*The problem*: Quote exactly the lines running from the line with "(286, 130) = (517, 328): black" to the end of the entries, including both, and nothing else.

*Stored items from a collection*:
>>>>

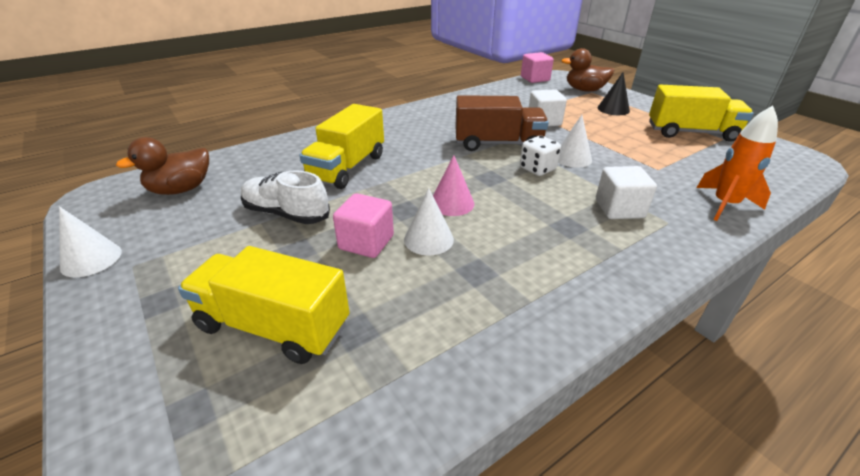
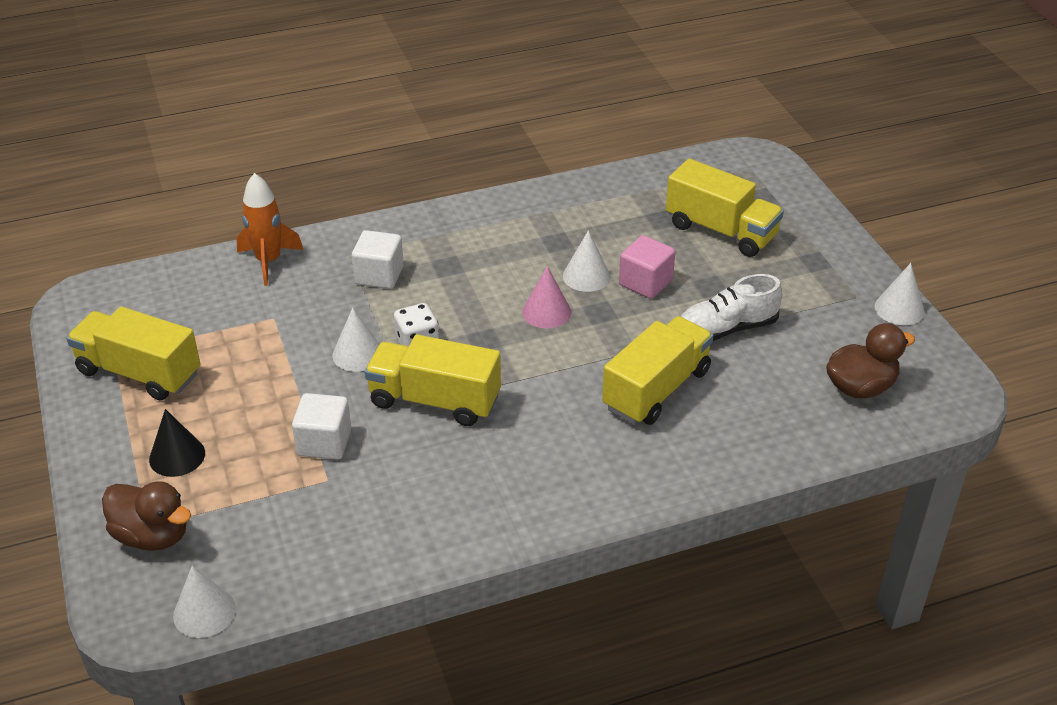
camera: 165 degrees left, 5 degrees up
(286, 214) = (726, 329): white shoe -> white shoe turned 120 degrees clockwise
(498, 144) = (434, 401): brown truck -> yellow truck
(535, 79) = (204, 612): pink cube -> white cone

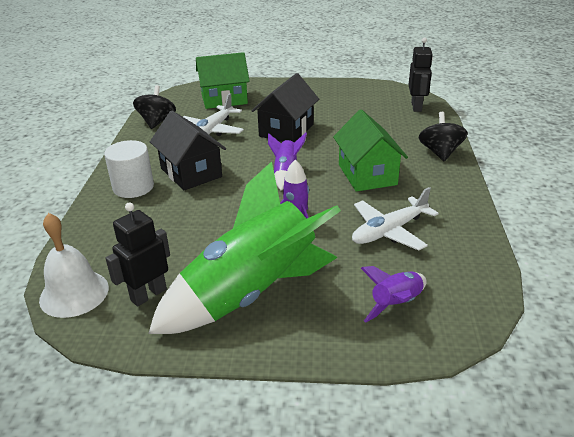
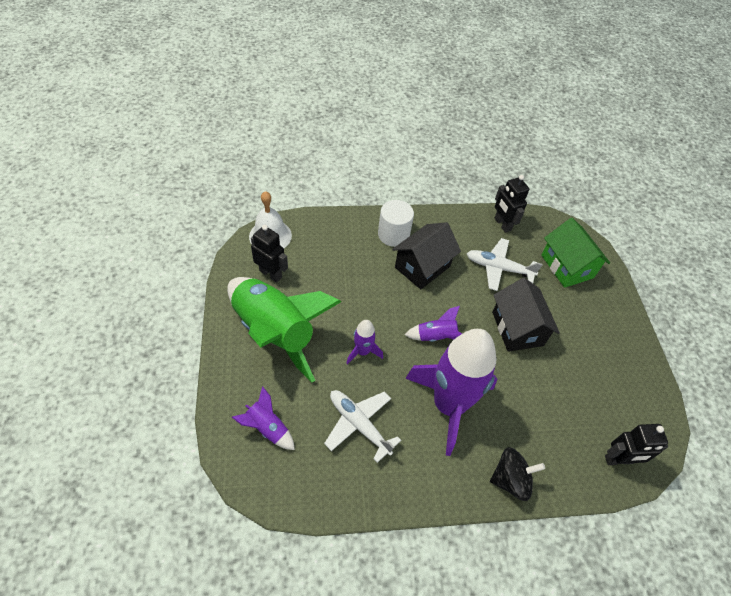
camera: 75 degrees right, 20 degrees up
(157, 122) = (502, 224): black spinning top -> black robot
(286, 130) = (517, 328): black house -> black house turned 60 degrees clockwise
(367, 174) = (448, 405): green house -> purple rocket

<<<<

*Result*:
(286, 130) = (517, 328): black house -> black house turned 60 degrees clockwise
(367, 174) = (448, 405): green house -> purple rocket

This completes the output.